▸ **Exercise directions**
Please repeat each entry. Match every word exactly.

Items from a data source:
• • • • •

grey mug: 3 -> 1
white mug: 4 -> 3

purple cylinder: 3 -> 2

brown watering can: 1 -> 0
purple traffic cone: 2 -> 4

• • • • •

▸ **Response to the exercise**
grey mug: 3 -> 1
white mug: 4 -> 3

purple cylinder: 3 -> 2

brown watering can: 1 -> 0
purple traffic cone: 2 -> 4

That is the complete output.